- **PROMPT**: Copy the lines word for word. Begin at the line that contains "(165, 216) = (385, 443): pink" and end with the final line of the data.

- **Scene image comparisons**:

= Beginning of Section =

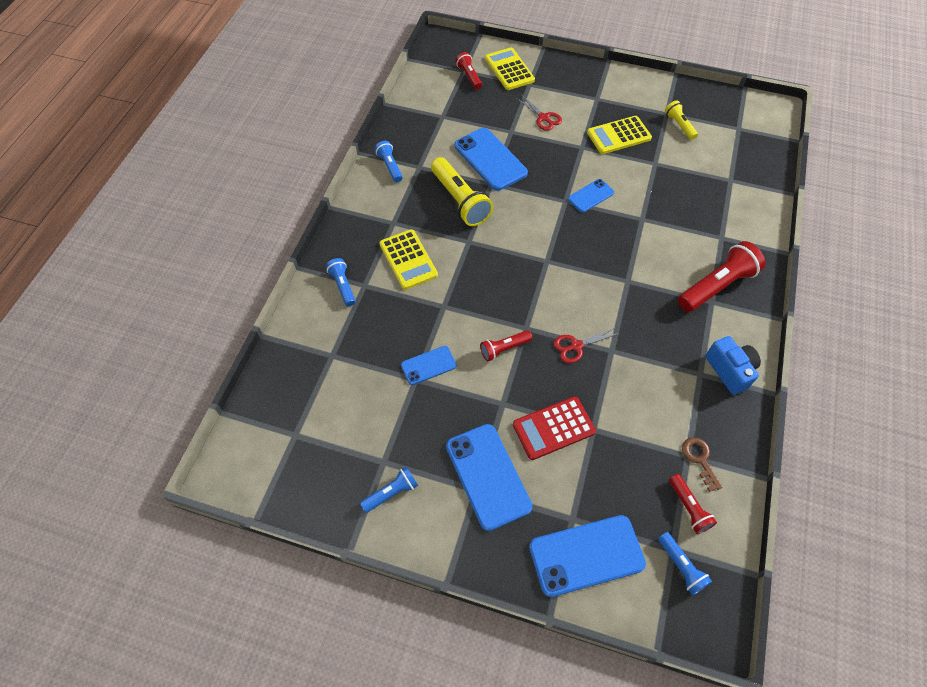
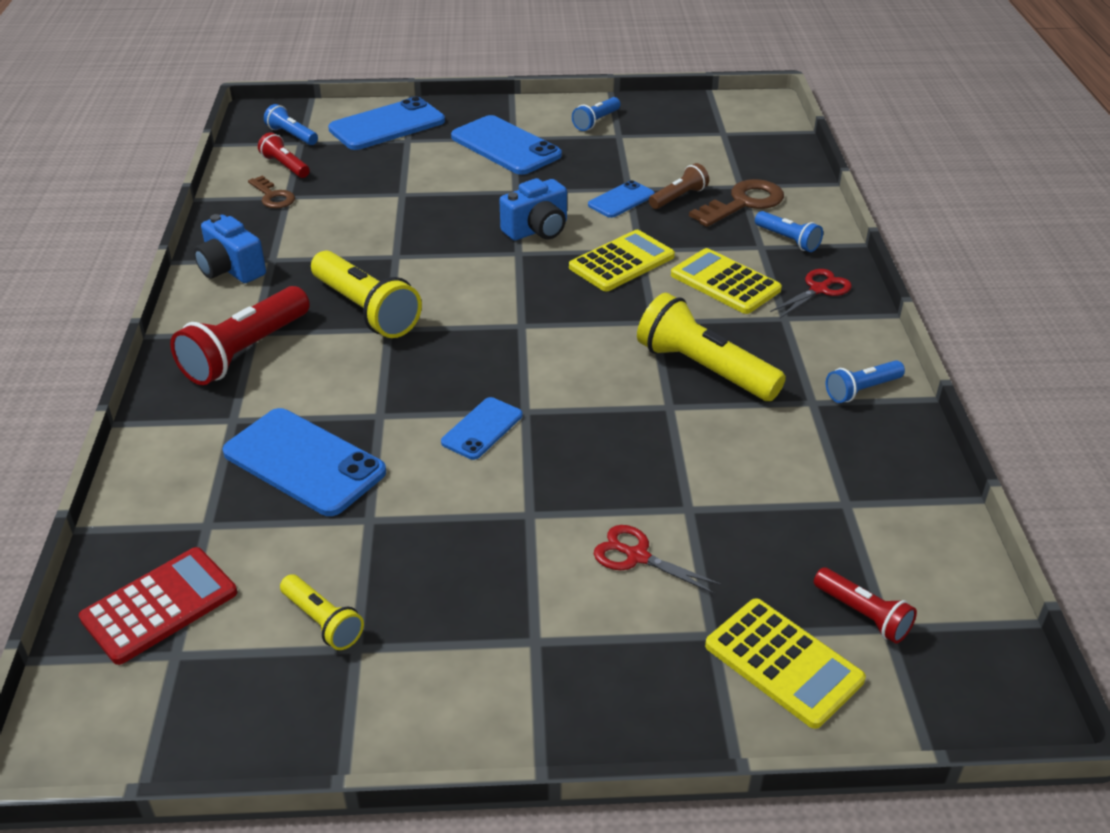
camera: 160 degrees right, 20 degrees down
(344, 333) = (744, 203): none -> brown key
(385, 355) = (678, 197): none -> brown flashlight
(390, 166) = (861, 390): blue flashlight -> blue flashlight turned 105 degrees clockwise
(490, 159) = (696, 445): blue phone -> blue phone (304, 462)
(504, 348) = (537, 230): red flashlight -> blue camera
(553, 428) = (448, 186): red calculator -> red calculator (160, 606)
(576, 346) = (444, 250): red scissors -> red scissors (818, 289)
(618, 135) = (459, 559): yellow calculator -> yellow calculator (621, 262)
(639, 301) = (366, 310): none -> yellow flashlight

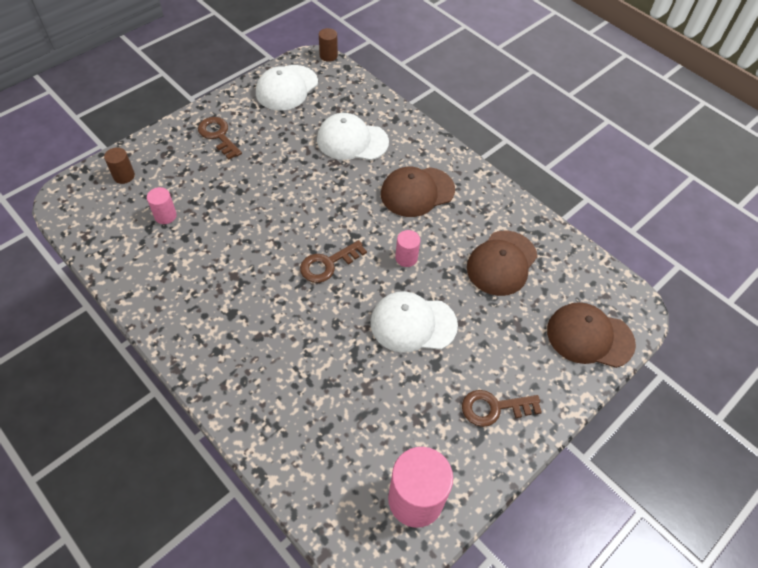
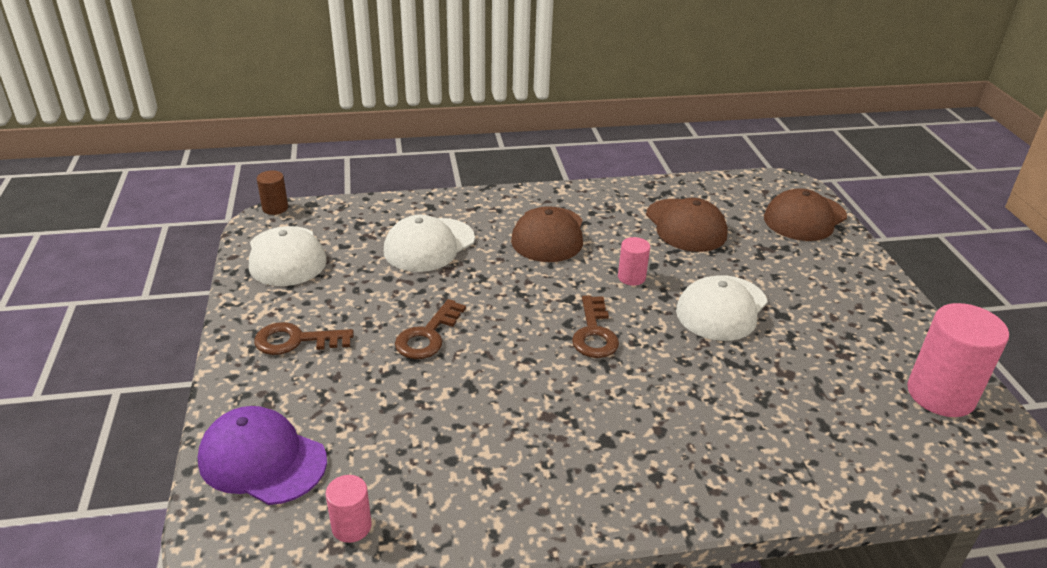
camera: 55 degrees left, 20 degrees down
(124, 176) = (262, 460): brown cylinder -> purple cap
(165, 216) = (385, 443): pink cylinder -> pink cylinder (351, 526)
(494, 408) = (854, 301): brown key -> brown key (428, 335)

= End of Section =

- **ANSWER FOR THIS EXERCISE**:
(165, 216) = (385, 443): pink cylinder -> pink cylinder (351, 526)
(494, 408) = (854, 301): brown key -> brown key (428, 335)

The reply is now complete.